- **PROBLEM DETAILS**
Scan the entries below for the word "turned" and copy every line where it turns up.

[Coordinate-based object records]

* * *

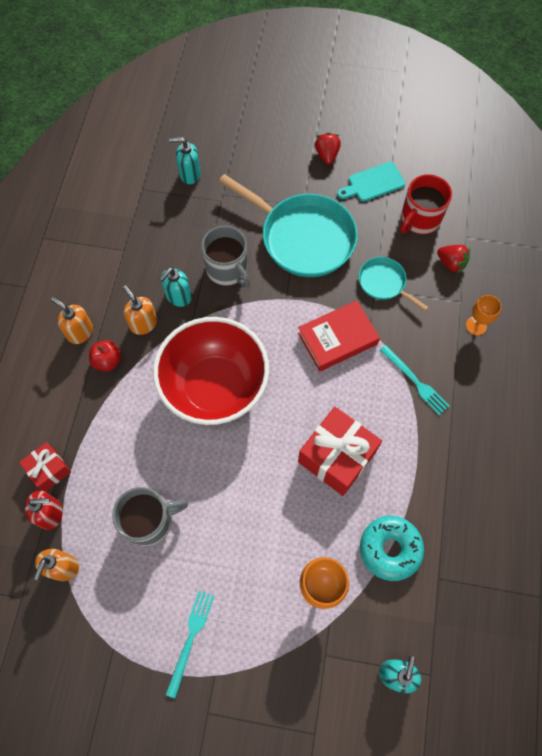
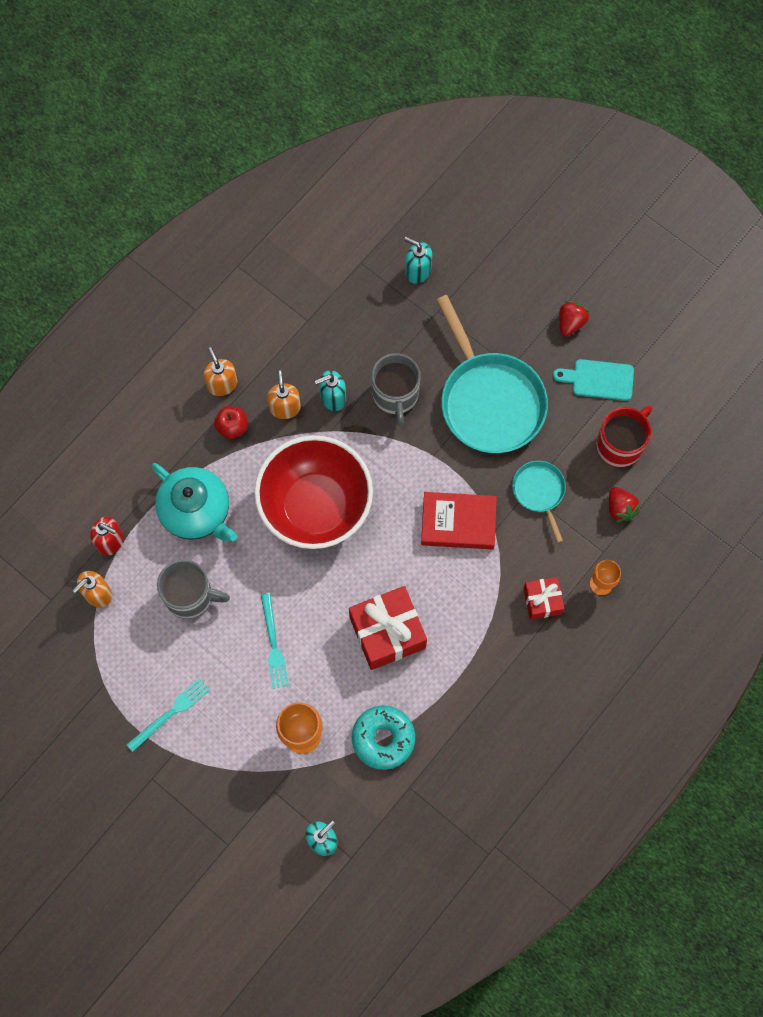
camera: 30 degrees right, 5 degrees up
(49, 470) = (128, 501): red gift -> red gift (542, 601)
(115, 446) = (196, 511): none -> turquoise teapot
(415, 381) = (505, 604): turquoise fork -> turquoise fork (273, 643)
(419, 219) = (620, 444): red mug -> red mug turned 150 degrees clockwise

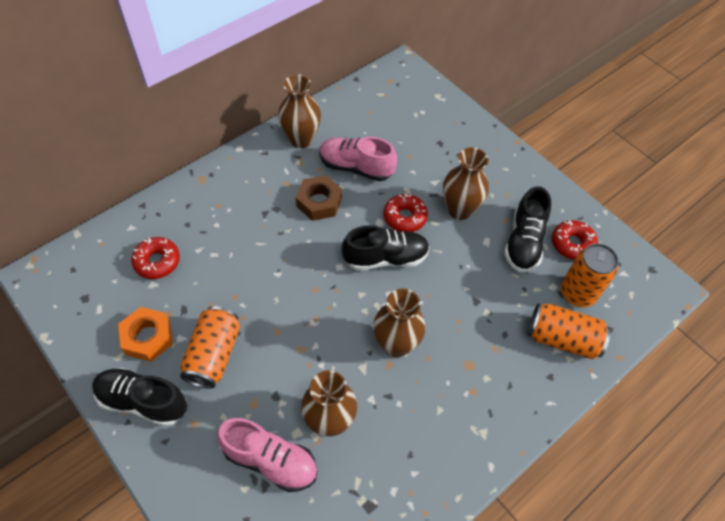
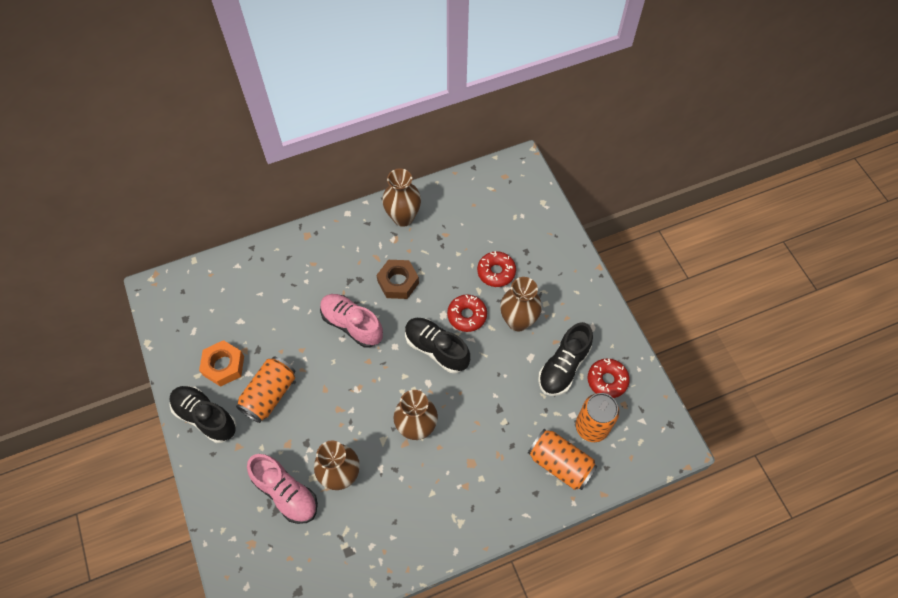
camera: 20 degrees right, 5 degrees up
(157, 261) = (249, 302): red donut -> red donut (496, 272)
(356, 167) = (441, 257): pink shoe -> pink shoe (352, 324)
(385, 258) = (436, 349): black shoe -> black shoe turned 150 degrees counterclockwise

* * *

- **THE COMPLETED TASK**
(419, 219) = (620, 444): red mug -> red mug turned 150 degrees clockwise
(385, 258) = (436, 349): black shoe -> black shoe turned 150 degrees counterclockwise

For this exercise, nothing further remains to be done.